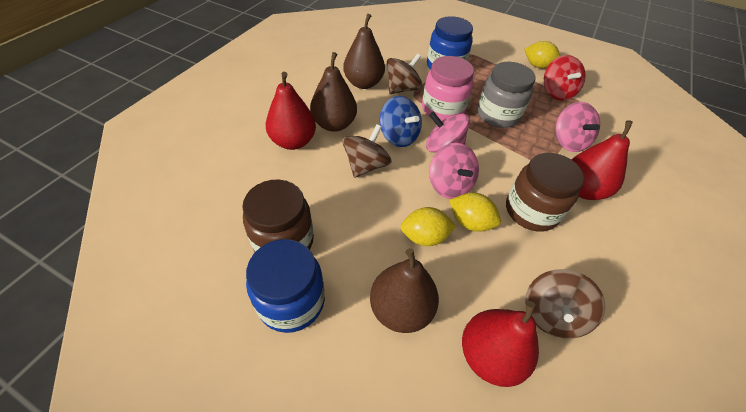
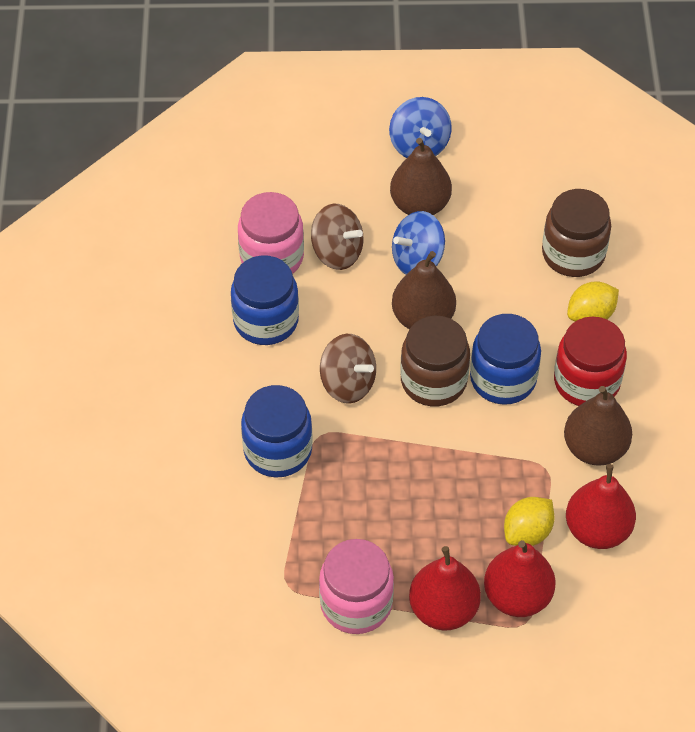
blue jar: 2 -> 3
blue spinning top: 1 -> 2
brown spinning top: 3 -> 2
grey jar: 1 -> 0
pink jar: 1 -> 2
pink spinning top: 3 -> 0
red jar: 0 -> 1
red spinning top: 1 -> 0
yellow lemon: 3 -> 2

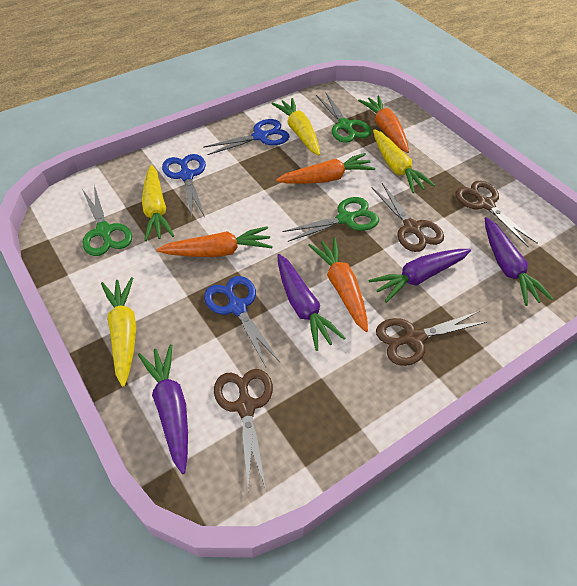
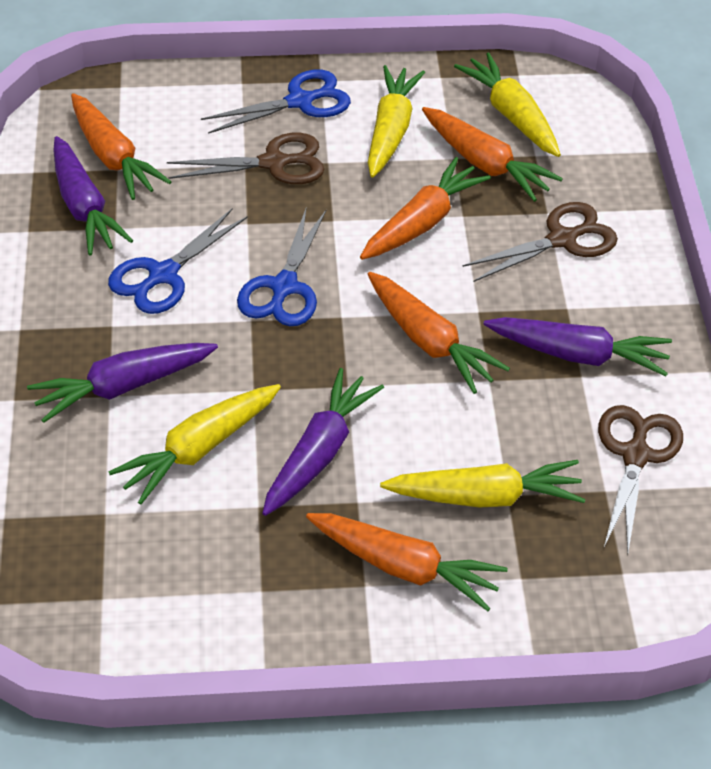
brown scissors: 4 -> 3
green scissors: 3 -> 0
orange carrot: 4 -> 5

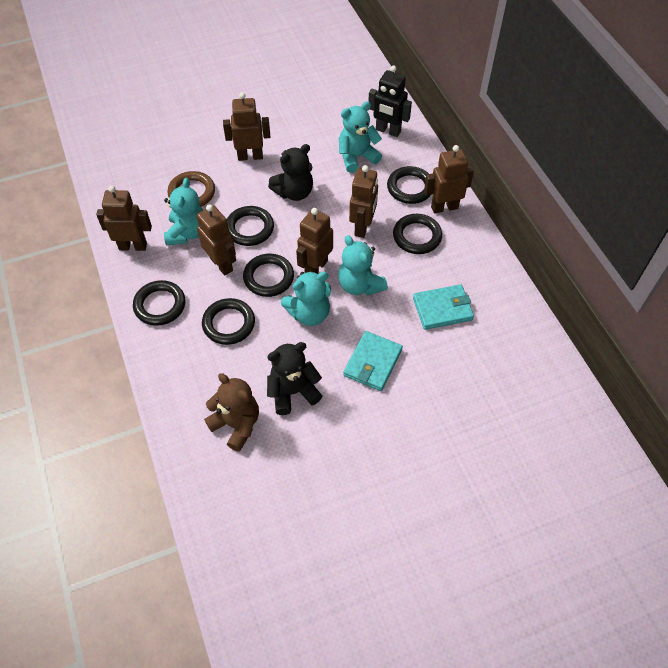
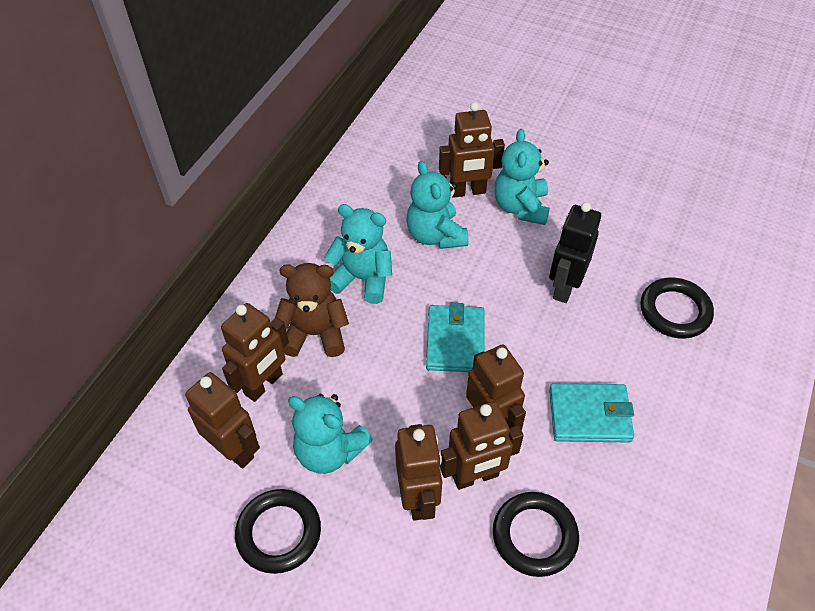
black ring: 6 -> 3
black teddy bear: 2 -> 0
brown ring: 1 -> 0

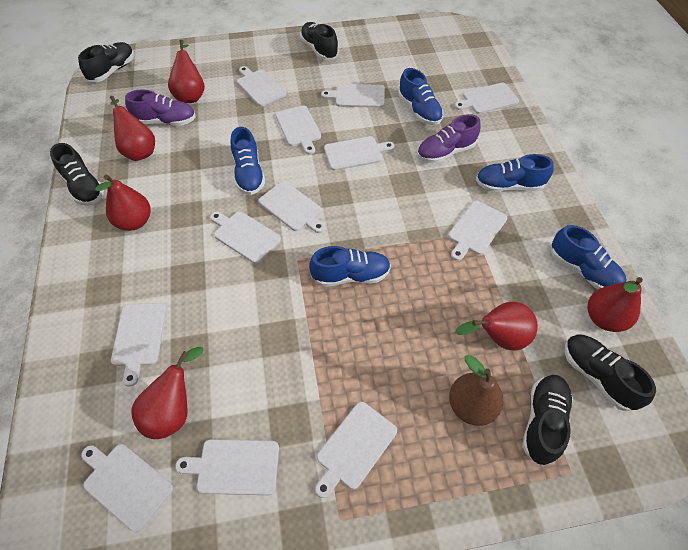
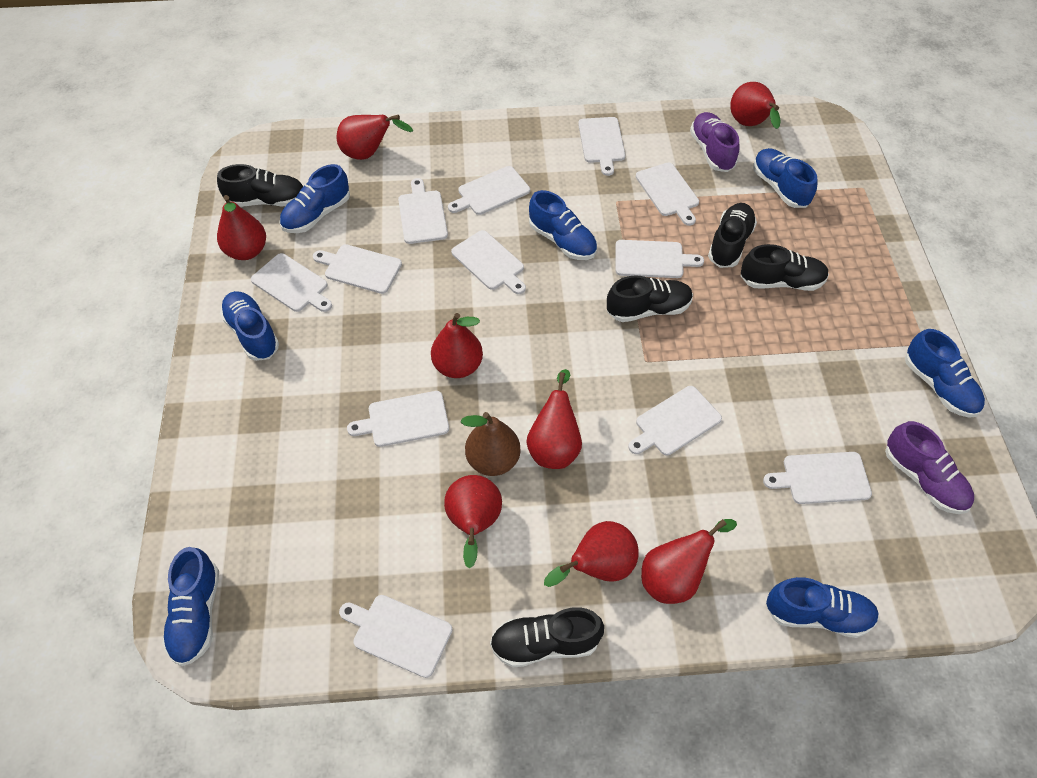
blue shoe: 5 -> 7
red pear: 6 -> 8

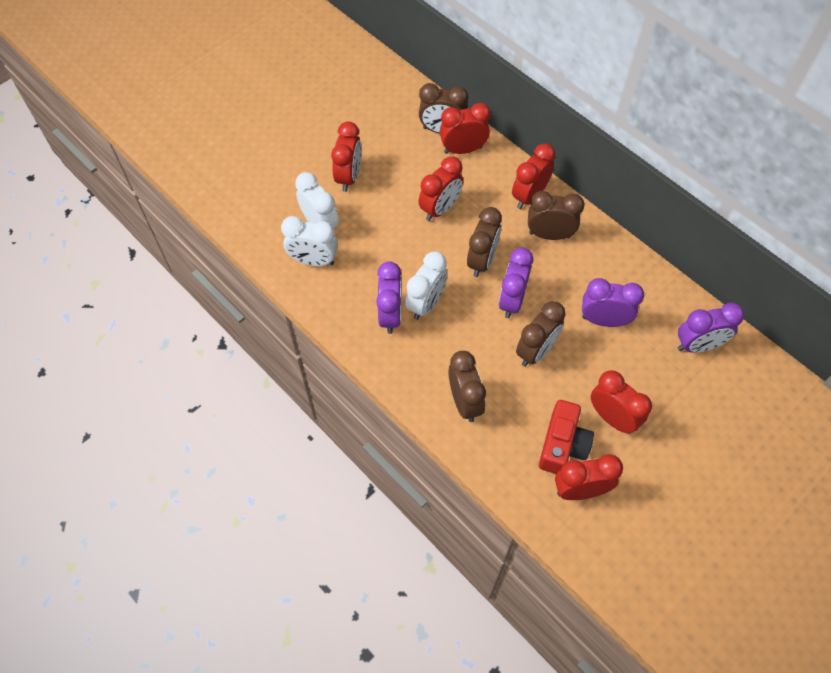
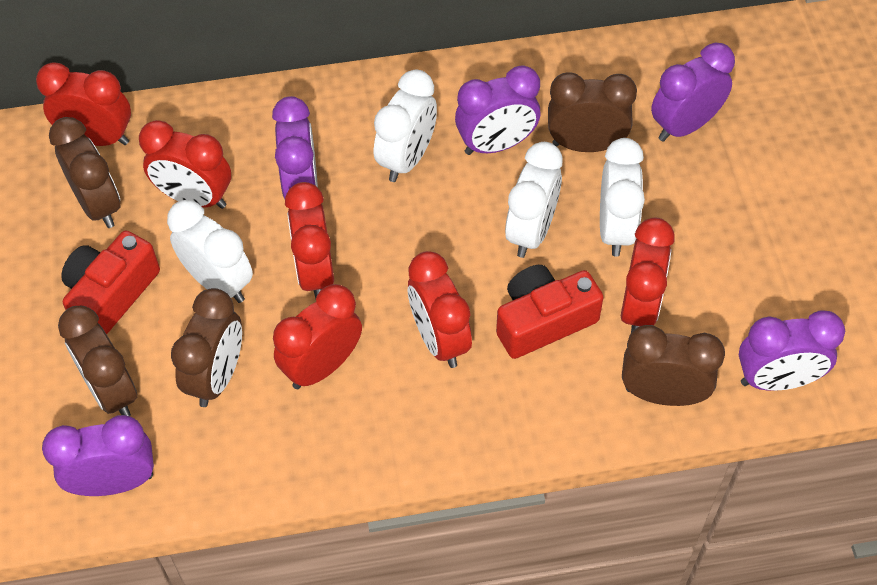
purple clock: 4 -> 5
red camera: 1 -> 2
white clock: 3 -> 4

**EXERCISE GOAL**
Return every line of the preceding records in which the word "blue" appears.

**EXERCISE RESPONSE**
blue jar: 2 -> 3
blue spinning top: 1 -> 2
blue shoe: 5 -> 7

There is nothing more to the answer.